> _WHAT YOU ARE ASKED TO DO_
Can you lay out every line of the saved entries below as a numbered list, leaving out the blank lines?

Saved entries
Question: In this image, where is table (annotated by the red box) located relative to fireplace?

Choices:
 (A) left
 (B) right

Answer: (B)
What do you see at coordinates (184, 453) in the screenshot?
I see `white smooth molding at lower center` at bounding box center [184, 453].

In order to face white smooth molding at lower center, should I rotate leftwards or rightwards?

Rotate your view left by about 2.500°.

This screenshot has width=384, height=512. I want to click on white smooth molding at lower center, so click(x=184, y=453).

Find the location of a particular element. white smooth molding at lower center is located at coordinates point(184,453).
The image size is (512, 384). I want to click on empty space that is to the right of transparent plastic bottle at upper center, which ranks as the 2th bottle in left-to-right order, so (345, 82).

> _EXERCISE SOLUTION_
1. Question: In this image, where is table (annotated by the red box) located relative to fireplace?
2. Choices:
3.  (A) left
4.  (B) right
5. Answer: (B)
6. What do you see at coordinates (184, 453) in the screenshot?
7. I see `white smooth molding at lower center` at bounding box center [184, 453].
8. In order to face white smooth molding at lower center, should I rotate leftwards or rightwards?
9. Rotate your view left by about 2.500°.
10. This screenshot has width=384, height=512. I want to click on white smooth molding at lower center, so click(x=184, y=453).
11. Find the location of a particular element. white smooth molding at lower center is located at coordinates point(184,453).
12. The image size is (512, 384). I want to click on empty space that is to the right of transparent plastic bottle at upper center, which ranks as the 2th bottle in left-to-right order, so (345, 82).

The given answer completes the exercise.